[Object transformation records]
* * * *

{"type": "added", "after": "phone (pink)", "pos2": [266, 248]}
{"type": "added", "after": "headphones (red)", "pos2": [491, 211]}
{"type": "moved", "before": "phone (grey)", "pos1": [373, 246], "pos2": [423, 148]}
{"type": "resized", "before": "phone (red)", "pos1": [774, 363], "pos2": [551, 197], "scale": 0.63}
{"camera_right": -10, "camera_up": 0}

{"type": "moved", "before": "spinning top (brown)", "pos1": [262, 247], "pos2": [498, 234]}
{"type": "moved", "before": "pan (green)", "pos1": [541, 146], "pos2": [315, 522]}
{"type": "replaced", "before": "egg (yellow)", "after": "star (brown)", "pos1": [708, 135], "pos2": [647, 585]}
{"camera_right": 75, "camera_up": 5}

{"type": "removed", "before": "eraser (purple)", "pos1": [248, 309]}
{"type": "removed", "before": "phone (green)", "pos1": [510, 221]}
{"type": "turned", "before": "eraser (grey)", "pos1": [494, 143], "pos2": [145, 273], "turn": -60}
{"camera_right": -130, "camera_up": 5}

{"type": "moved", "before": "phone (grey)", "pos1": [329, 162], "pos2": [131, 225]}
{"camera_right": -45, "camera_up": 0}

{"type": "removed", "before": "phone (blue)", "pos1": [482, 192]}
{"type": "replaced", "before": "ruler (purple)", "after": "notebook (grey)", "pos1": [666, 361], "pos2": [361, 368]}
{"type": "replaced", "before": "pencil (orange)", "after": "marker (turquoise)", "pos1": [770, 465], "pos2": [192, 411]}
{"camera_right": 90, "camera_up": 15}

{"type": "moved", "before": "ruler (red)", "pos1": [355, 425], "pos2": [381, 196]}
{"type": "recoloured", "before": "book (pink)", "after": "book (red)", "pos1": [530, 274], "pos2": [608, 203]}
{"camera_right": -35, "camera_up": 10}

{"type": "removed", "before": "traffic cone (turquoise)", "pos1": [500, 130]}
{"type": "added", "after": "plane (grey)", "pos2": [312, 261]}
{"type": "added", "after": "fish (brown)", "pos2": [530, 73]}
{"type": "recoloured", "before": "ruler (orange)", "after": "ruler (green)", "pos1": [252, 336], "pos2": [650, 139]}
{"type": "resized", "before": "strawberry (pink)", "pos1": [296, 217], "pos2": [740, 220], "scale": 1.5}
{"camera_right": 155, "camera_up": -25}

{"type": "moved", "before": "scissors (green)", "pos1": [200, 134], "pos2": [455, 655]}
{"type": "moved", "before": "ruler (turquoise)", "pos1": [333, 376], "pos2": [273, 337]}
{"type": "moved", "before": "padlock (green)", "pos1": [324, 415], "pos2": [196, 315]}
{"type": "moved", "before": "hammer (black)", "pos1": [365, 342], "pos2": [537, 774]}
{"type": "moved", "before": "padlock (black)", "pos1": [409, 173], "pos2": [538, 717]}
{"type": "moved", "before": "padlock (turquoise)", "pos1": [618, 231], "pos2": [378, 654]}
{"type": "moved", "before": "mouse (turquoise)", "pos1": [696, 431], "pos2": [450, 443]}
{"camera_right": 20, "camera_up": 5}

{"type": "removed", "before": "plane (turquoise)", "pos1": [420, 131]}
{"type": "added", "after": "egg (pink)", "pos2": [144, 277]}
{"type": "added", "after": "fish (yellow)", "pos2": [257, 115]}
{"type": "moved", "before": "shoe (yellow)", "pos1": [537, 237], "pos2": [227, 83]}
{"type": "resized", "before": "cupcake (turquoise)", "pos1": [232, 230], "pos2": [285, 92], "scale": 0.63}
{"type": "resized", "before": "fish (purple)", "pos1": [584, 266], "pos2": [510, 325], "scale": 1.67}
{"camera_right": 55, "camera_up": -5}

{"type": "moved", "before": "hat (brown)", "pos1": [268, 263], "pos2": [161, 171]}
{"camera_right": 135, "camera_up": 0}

* * * *

WHAT YOU ARE ASKED TO DO =
From top to bottom, repeat the data above without alteration.

EXERCISE RESULT =
{"type": "added", "after": "phone (pink)", "pos2": [266, 248]}
{"type": "added", "after": "headphones (red)", "pos2": [491, 211]}
{"type": "moved", "before": "phone (grey)", "pos1": [373, 246], "pos2": [423, 148]}
{"type": "resized", "before": "phone (red)", "pos1": [774, 363], "pos2": [551, 197], "scale": 0.63}
{"camera_right": -10, "camera_up": 0}

{"type": "moved", "before": "spinning top (brown)", "pos1": [262, 247], "pos2": [498, 234]}
{"type": "moved", "before": "pan (green)", "pos1": [541, 146], "pos2": [315, 522]}
{"type": "replaced", "before": "egg (yellow)", "after": "star (brown)", "pos1": [708, 135], "pos2": [647, 585]}
{"camera_right": 75, "camera_up": 5}

{"type": "removed", "before": "eraser (purple)", "pos1": [248, 309]}
{"type": "removed", "before": "phone (green)", "pos1": [510, 221]}
{"type": "turned", "before": "eraser (grey)", "pos1": [494, 143], "pos2": [145, 273], "turn": -60}
{"camera_right": -130, "camera_up": 5}

{"type": "moved", "before": "phone (grey)", "pos1": [329, 162], "pos2": [131, 225]}
{"camera_right": -45, "camera_up": 0}

{"type": "removed", "before": "phone (blue)", "pos1": [482, 192]}
{"type": "replaced", "before": "ruler (purple)", "after": "notebook (grey)", "pos1": [666, 361], "pos2": [361, 368]}
{"type": "replaced", "before": "pencil (orange)", "after": "marker (turquoise)", "pos1": [770, 465], "pos2": [192, 411]}
{"camera_right": 90, "camera_up": 15}

{"type": "moved", "before": "ruler (red)", "pos1": [355, 425], "pos2": [381, 196]}
{"type": "recoloured", "before": "book (pink)", "after": "book (red)", "pos1": [530, 274], "pos2": [608, 203]}
{"camera_right": -35, "camera_up": 10}

{"type": "removed", "before": "traffic cone (turquoise)", "pos1": [500, 130]}
{"type": "added", "after": "plane (grey)", "pos2": [312, 261]}
{"type": "added", "after": "fish (brown)", "pos2": [530, 73]}
{"type": "recoloured", "before": "ruler (orange)", "after": "ruler (green)", "pos1": [252, 336], "pos2": [650, 139]}
{"type": "resized", "before": "strawberry (pink)", "pos1": [296, 217], "pos2": [740, 220], "scale": 1.5}
{"camera_right": 155, "camera_up": -25}

{"type": "moved", "before": "scissors (green)", "pos1": [200, 134], "pos2": [455, 655]}
{"type": "moved", "before": "ruler (turquoise)", "pos1": [333, 376], "pos2": [273, 337]}
{"type": "moved", "before": "padlock (green)", "pos1": [324, 415], "pos2": [196, 315]}
{"type": "moved", "before": "hammer (black)", "pos1": [365, 342], "pos2": [537, 774]}
{"type": "moved", "before": "padlock (black)", "pos1": [409, 173], "pos2": [538, 717]}
{"type": "moved", "before": "padlock (turquoise)", "pos1": [618, 231], "pos2": [378, 654]}
{"type": "moved", "before": "mouse (turquoise)", "pos1": [696, 431], "pos2": [450, 443]}
{"camera_right": 20, "camera_up": 5}

{"type": "removed", "before": "plane (turquoise)", "pos1": [420, 131]}
{"type": "added", "after": "egg (pink)", "pos2": [144, 277]}
{"type": "added", "after": "fish (yellow)", "pos2": [257, 115]}
{"type": "moved", "before": "shoe (yellow)", "pos1": [537, 237], "pos2": [227, 83]}
{"type": "resized", "before": "cupcake (turquoise)", "pos1": [232, 230], "pos2": [285, 92], "scale": 0.63}
{"type": "resized", "before": "fish (purple)", "pos1": [584, 266], "pos2": [510, 325], "scale": 1.67}
{"camera_right": 55, "camera_up": -5}

{"type": "moved", "before": "hat (brown)", "pos1": [268, 263], "pos2": [161, 171]}
{"camera_right": 135, "camera_up": 0}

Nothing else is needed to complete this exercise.